Task brief:
Nothing in the copy should be a picture; everything else in the listing is to be restated exactly.

Source data:
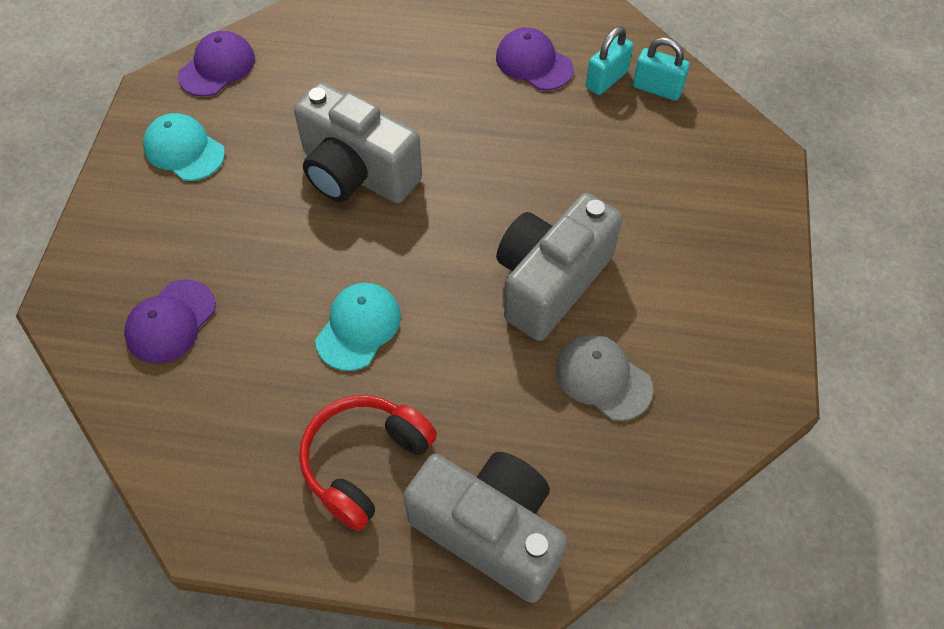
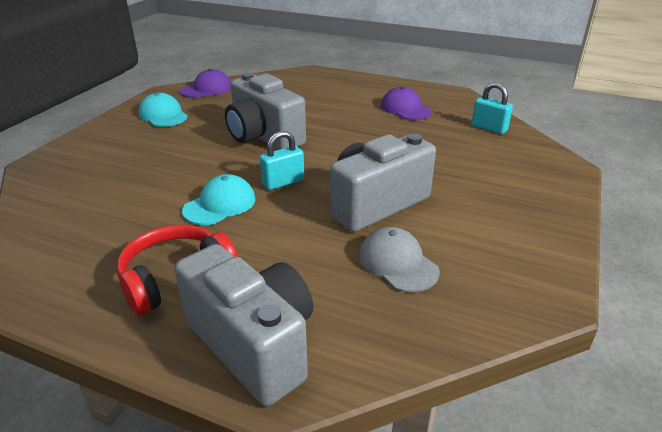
camera: 15 degrees right, 25 degrees down
(171, 322) = (95, 182): purple cap -> none
(606, 79) = (453, 120): turquoise padlock -> turquoise padlock (283, 182)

Exercise response:
camera: 15 degrees right, 25 degrees down
(171, 322) = (95, 182): purple cap -> none
(606, 79) = (453, 120): turquoise padlock -> turquoise padlock (283, 182)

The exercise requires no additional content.